• _Information provided_

*-*-*

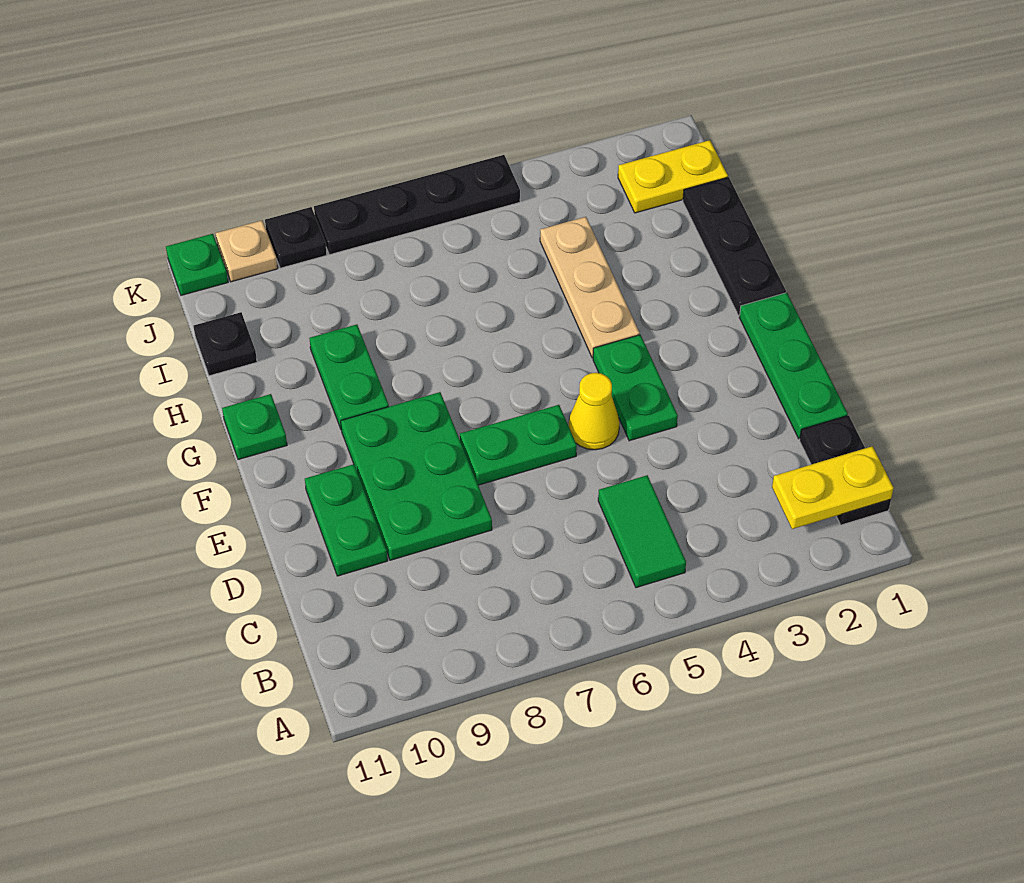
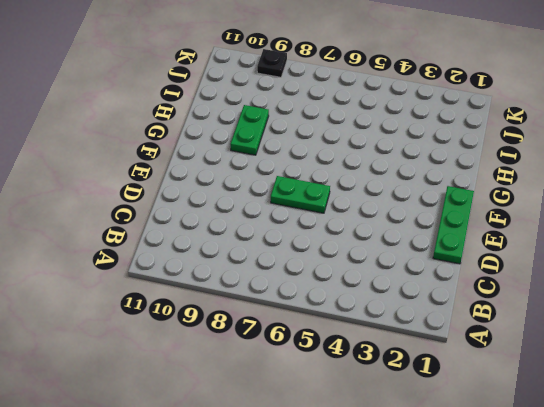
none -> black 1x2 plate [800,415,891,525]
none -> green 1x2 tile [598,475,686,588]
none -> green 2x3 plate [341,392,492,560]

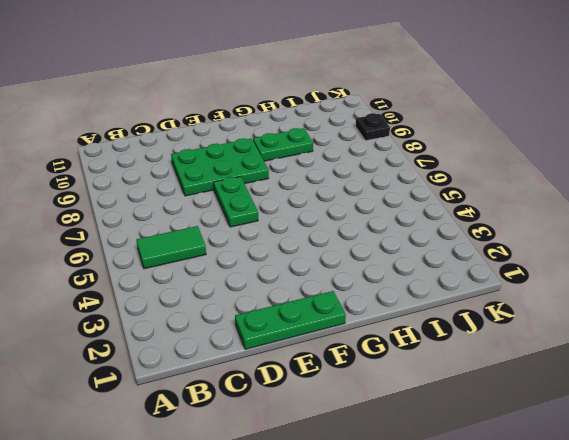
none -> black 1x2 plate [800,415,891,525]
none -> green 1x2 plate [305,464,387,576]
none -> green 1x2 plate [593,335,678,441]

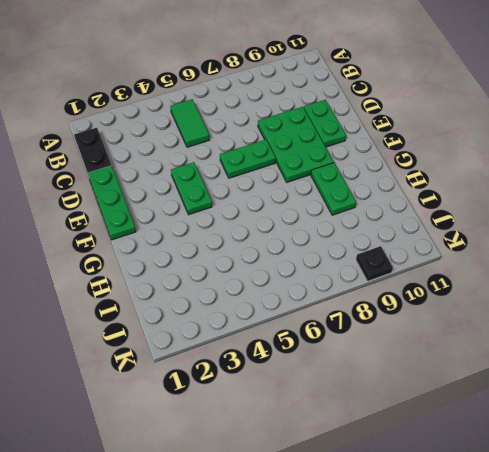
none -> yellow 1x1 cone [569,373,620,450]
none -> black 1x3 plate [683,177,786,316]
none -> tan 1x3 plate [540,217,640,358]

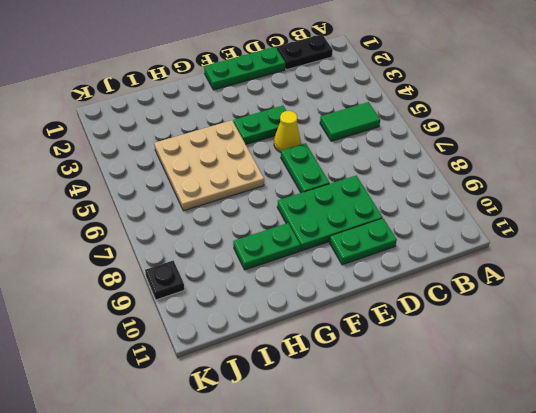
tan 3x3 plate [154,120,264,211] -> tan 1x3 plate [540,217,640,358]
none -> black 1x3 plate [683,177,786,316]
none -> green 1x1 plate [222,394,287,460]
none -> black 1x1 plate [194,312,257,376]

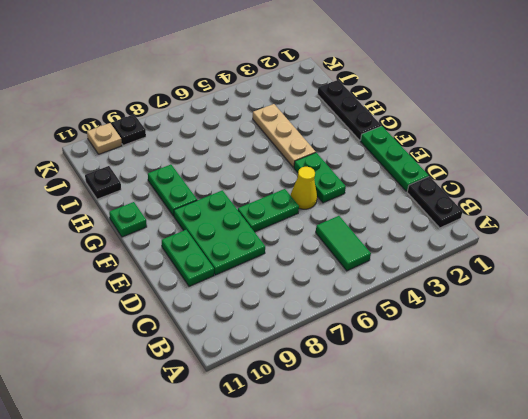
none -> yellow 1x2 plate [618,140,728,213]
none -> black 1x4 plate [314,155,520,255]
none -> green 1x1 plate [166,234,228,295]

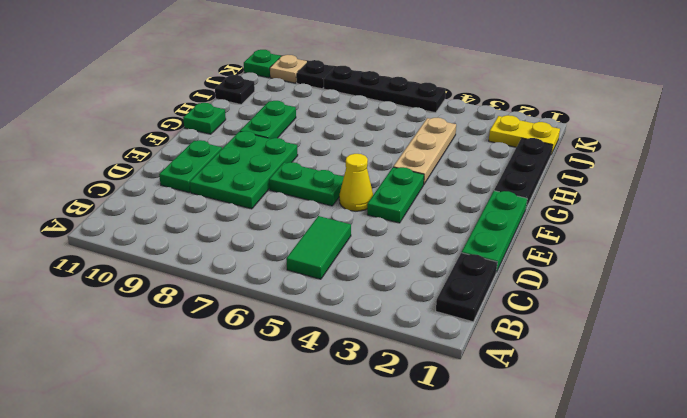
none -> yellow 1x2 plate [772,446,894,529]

*-*-*

• _What the exercise asks_
Every line of the records above should be copied exactly, while the pictures are left behind.

• _Result of the exercise_
none -> black 1x2 plate [800,415,891,525]
none -> green 1x2 tile [598,475,686,588]
none -> green 2x3 plate [341,392,492,560]

none -> black 1x2 plate [800,415,891,525]
none -> green 1x2 plate [305,464,387,576]
none -> green 1x2 plate [593,335,678,441]

none -> yellow 1x1 cone [569,373,620,450]
none -> black 1x3 plate [683,177,786,316]
none -> tan 1x3 plate [540,217,640,358]

tan 3x3 plate [154,120,264,211] -> tan 1x3 plate [540,217,640,358]
none -> black 1x3 plate [683,177,786,316]
none -> green 1x1 plate [222,394,287,460]
none -> black 1x1 plate [194,312,257,376]

none -> yellow 1x2 plate [618,140,728,213]
none -> black 1x4 plate [314,155,520,255]
none -> green 1x1 plate [166,234,228,295]

none -> yellow 1x2 plate [772,446,894,529]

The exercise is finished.